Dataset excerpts
• • • • •
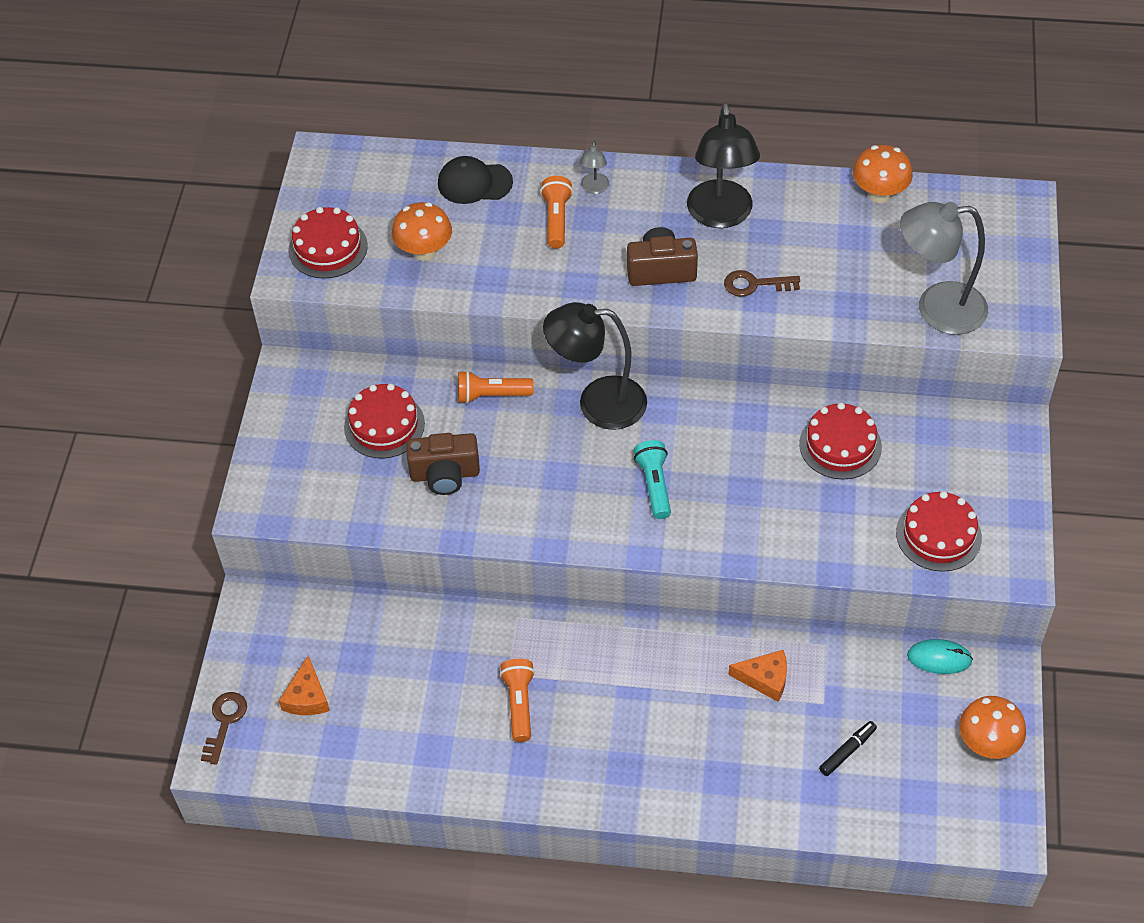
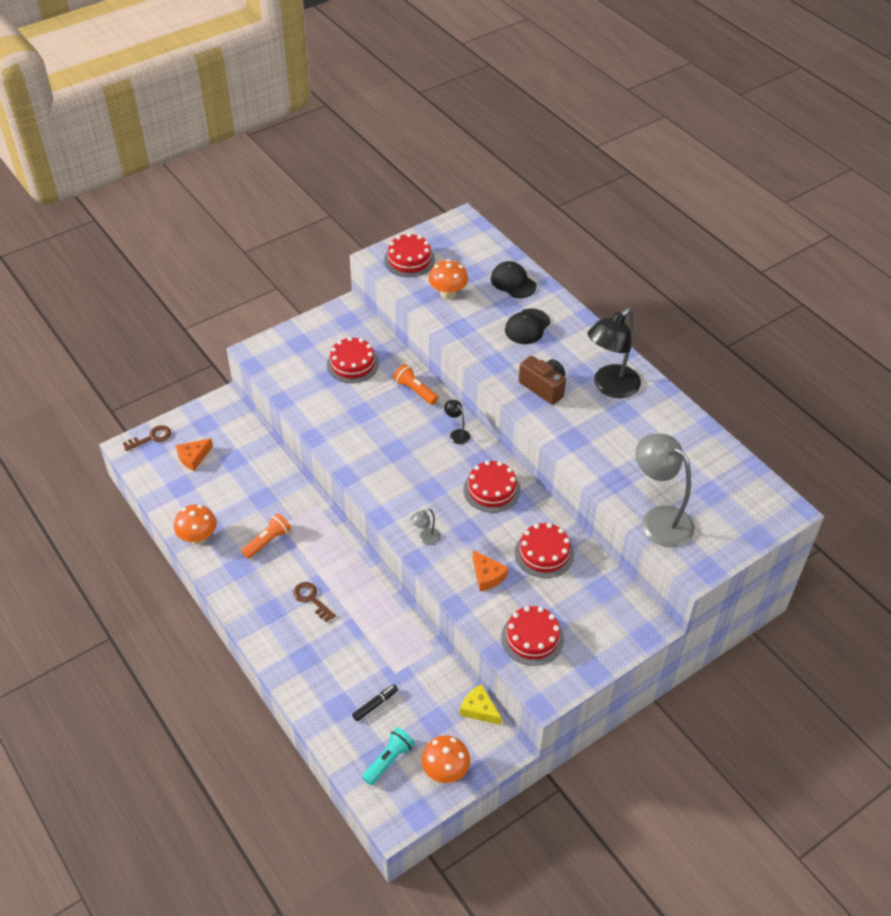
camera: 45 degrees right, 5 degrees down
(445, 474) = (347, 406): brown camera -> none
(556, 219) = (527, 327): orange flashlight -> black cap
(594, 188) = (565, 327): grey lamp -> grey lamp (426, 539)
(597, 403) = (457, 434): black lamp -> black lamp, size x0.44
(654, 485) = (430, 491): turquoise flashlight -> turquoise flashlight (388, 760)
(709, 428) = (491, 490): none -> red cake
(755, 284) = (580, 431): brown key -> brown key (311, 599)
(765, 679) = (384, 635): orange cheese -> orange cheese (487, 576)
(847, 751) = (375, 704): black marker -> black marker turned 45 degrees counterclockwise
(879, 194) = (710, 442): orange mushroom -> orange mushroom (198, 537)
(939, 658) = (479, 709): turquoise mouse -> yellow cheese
• • • • •
§ **PROBLEM**: Please return only the lines from the one that contains "(654, 485) = (430, 491): turquoise" through the final line of the entries, each exactly as written.

§ **TASK SOLUTION**:
(654, 485) = (430, 491): turquoise flashlight -> turquoise flashlight (388, 760)
(709, 428) = (491, 490): none -> red cake
(755, 284) = (580, 431): brown key -> brown key (311, 599)
(765, 679) = (384, 635): orange cheese -> orange cheese (487, 576)
(847, 751) = (375, 704): black marker -> black marker turned 45 degrees counterclockwise
(879, 194) = (710, 442): orange mushroom -> orange mushroom (198, 537)
(939, 658) = (479, 709): turquoise mouse -> yellow cheese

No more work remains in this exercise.